Task objective >> Gather from the material every line that contains the string "blue".

Material provided >>
BEGIN

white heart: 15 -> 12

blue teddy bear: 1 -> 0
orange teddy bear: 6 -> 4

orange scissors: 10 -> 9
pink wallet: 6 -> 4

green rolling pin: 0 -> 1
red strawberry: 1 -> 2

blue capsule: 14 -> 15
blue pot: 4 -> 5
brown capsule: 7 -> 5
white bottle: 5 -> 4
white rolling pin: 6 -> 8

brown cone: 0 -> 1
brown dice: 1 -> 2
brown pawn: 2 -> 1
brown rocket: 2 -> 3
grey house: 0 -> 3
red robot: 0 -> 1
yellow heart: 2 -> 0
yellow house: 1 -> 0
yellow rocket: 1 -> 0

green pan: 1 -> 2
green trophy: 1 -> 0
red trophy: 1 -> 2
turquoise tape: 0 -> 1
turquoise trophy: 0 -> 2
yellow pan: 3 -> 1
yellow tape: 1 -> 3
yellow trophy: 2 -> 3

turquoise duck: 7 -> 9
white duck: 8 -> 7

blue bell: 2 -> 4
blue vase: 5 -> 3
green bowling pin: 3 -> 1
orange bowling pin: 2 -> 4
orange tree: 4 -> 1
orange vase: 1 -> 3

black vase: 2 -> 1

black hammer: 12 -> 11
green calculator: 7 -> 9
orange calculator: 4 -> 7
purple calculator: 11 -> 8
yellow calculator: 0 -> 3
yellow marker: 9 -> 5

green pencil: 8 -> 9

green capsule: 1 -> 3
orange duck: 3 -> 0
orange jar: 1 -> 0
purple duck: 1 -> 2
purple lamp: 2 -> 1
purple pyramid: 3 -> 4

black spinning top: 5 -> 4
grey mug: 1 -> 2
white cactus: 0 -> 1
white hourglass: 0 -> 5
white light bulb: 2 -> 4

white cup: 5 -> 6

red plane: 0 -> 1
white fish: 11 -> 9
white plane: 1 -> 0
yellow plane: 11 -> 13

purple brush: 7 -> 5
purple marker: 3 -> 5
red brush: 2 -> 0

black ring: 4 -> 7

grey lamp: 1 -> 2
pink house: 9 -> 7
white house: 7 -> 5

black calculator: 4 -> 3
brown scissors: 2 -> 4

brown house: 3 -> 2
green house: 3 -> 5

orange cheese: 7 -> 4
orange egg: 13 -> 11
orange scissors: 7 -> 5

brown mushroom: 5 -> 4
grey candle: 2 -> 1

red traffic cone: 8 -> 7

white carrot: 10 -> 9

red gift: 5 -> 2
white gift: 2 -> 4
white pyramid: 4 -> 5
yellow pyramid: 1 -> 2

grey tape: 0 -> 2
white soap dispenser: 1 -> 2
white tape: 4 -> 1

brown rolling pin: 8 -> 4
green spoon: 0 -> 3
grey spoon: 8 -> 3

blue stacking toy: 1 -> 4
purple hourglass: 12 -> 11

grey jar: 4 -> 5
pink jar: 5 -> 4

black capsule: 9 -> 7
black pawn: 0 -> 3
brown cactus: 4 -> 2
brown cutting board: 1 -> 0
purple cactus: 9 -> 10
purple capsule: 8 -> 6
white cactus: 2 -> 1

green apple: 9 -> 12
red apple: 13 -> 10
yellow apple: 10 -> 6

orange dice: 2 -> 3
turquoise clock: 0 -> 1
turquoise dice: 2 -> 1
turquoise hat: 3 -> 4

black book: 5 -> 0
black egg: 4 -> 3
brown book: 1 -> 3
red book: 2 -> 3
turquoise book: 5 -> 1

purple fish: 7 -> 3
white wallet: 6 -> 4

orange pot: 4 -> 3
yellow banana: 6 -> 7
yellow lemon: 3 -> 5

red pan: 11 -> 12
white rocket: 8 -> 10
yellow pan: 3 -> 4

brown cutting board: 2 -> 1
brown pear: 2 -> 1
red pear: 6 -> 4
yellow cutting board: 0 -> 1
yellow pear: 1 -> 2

END

Answer for this exercise >>
blue teddy bear: 1 -> 0
blue capsule: 14 -> 15
blue pot: 4 -> 5
blue bell: 2 -> 4
blue vase: 5 -> 3
blue stacking toy: 1 -> 4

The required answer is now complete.